▶ _WHAT THE EXERCISE ASKS_: Reproduce only what runs from the line containing "none -> purple cone D5 level 1" to the line containing "none -> blue plate I12:L12 level 1" in the records below, inclusive. Keep it exact, and keep the pictures out.

▶ _GIVEN INFORMATION_:

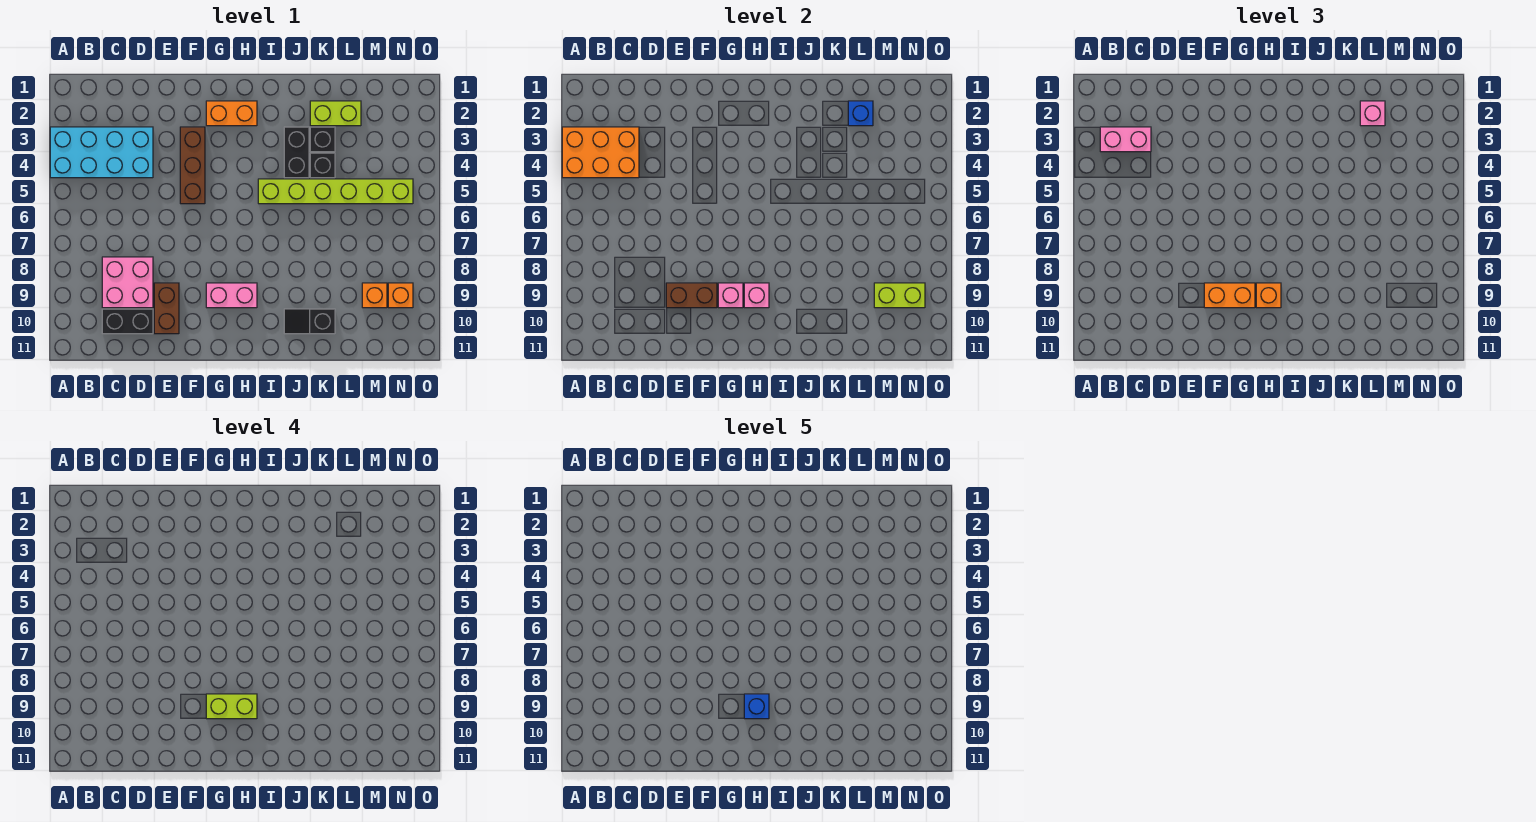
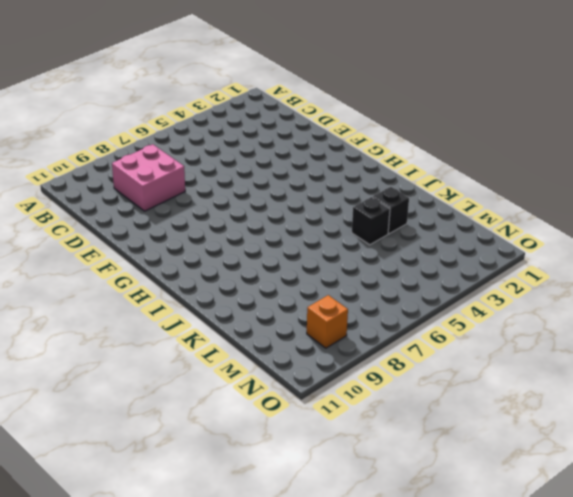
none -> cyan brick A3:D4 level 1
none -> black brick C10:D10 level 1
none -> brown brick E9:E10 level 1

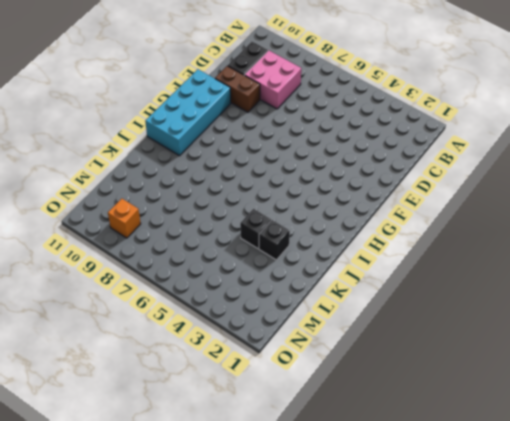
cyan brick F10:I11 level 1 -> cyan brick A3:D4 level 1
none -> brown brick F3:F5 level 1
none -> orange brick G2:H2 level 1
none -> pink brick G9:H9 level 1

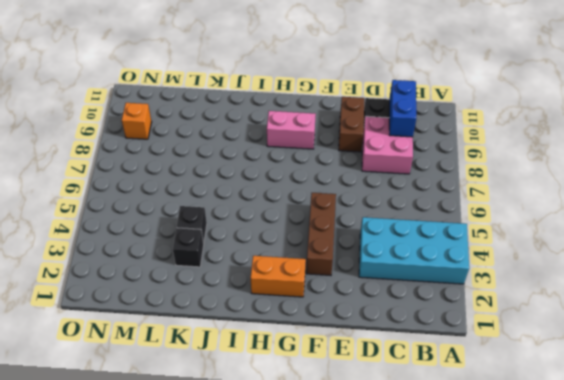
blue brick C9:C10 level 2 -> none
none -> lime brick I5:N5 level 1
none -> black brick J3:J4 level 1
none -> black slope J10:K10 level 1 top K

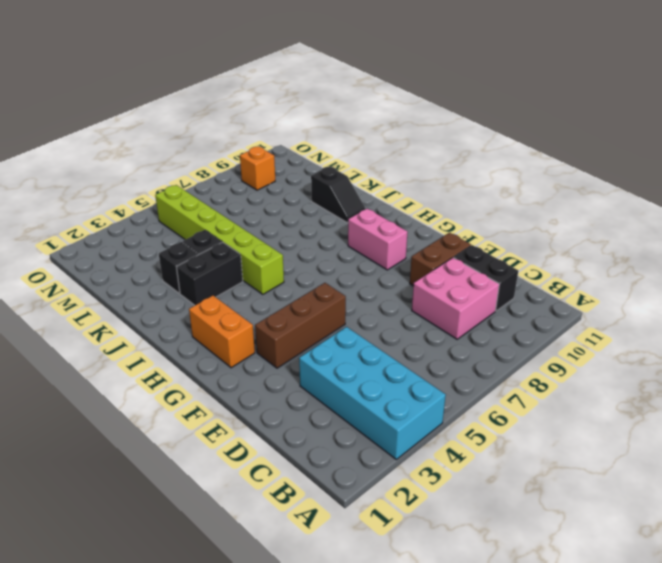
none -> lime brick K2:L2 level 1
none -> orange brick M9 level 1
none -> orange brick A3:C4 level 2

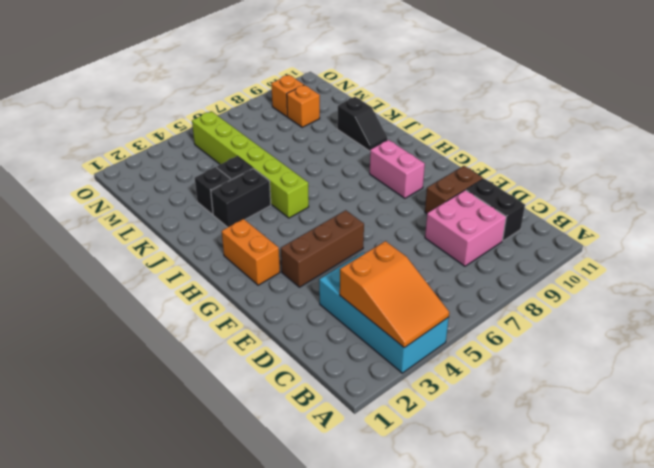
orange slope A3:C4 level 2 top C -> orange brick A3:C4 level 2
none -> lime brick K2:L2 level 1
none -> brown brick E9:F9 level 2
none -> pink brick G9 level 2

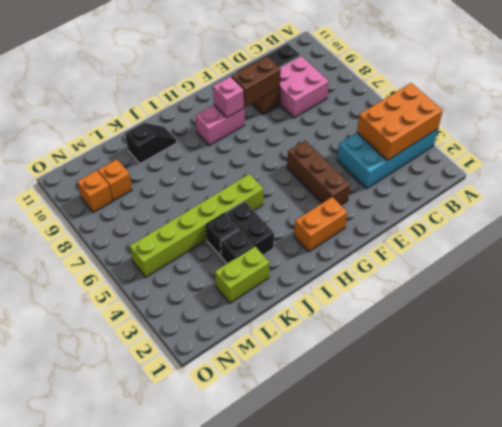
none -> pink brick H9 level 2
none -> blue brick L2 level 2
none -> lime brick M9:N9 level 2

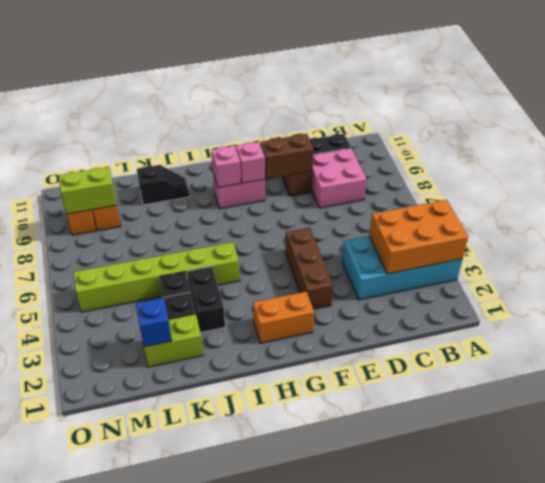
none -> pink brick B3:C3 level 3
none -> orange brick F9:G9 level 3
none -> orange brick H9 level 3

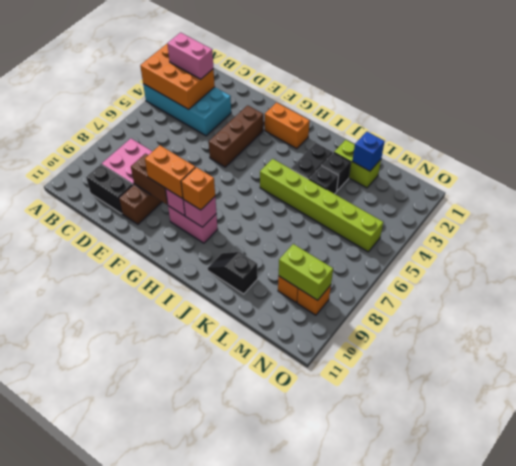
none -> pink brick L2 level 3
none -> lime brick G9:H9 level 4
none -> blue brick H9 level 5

--

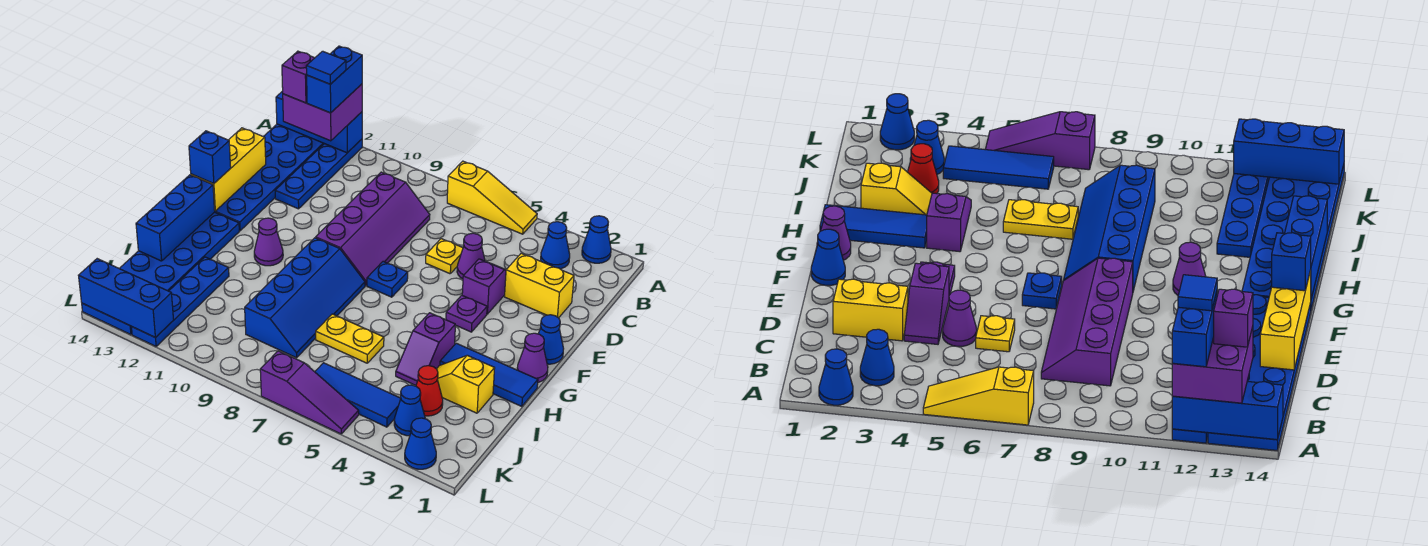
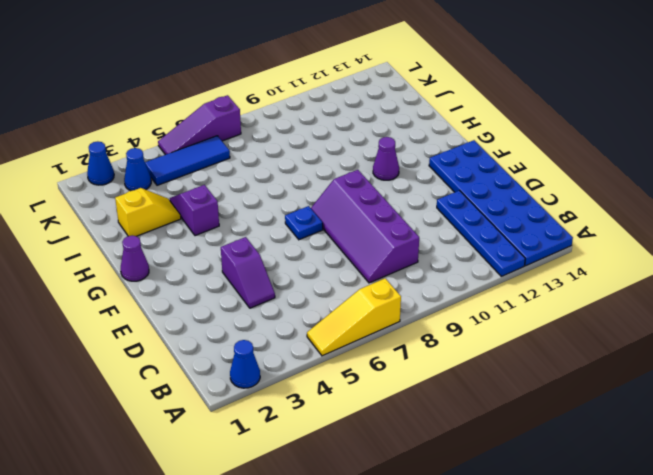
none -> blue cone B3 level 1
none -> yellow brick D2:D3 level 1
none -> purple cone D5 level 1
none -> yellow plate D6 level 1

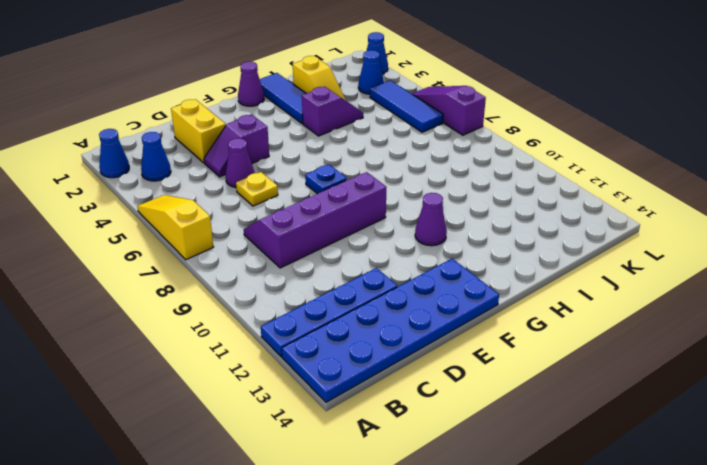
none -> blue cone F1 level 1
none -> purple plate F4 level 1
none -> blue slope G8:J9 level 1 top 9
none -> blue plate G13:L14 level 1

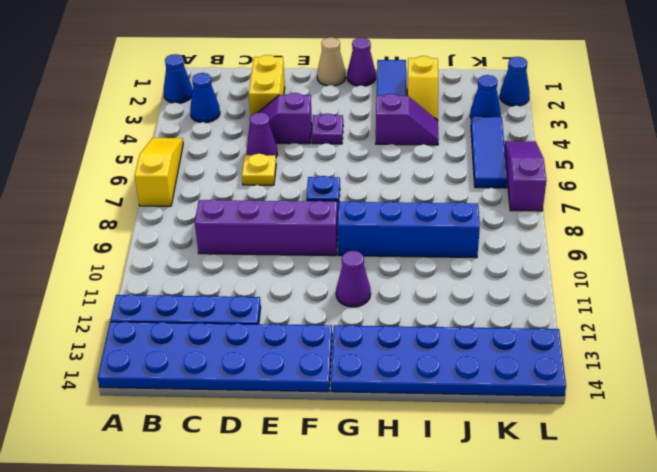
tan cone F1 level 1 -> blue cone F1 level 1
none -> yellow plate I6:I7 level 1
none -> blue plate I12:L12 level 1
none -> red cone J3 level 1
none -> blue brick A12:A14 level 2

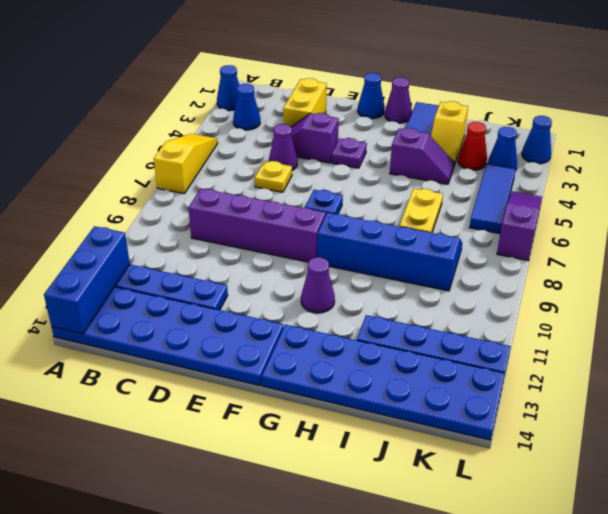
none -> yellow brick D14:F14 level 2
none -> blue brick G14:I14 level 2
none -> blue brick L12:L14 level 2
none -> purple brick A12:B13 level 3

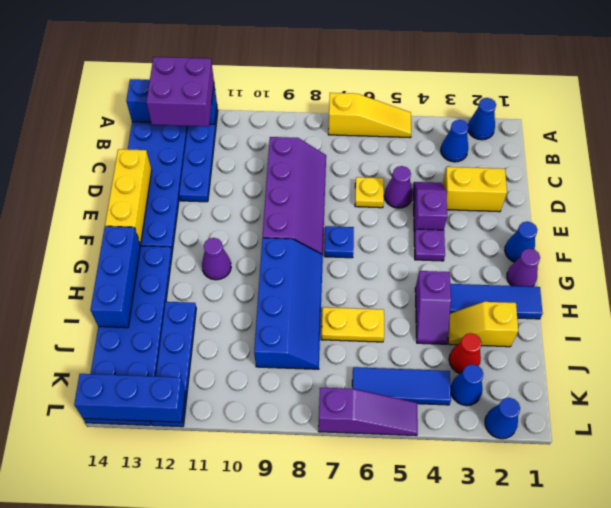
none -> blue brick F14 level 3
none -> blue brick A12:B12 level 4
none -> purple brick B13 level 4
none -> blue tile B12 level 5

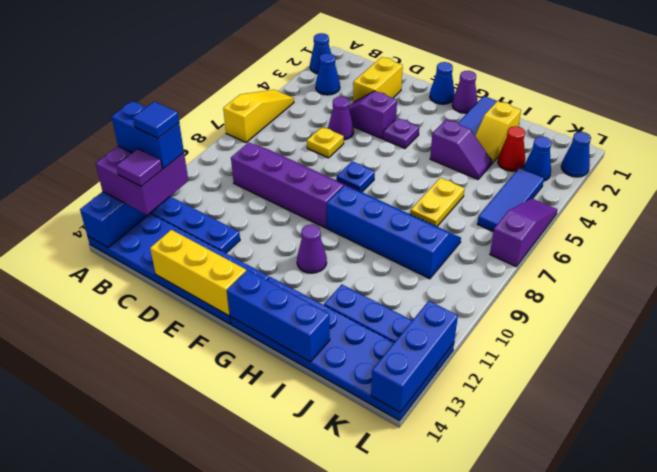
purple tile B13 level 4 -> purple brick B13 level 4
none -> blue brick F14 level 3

▶ _WRITTEN SOLUTION_:
none -> purple cone D5 level 1
none -> yellow plate D6 level 1

none -> blue cone F1 level 1
none -> purple plate F4 level 1
none -> blue slope G8:J9 level 1 top 9
none -> blue plate G13:L14 level 1

tan cone F1 level 1 -> blue cone F1 level 1
none -> yellow plate I6:I7 level 1
none -> blue plate I12:L12 level 1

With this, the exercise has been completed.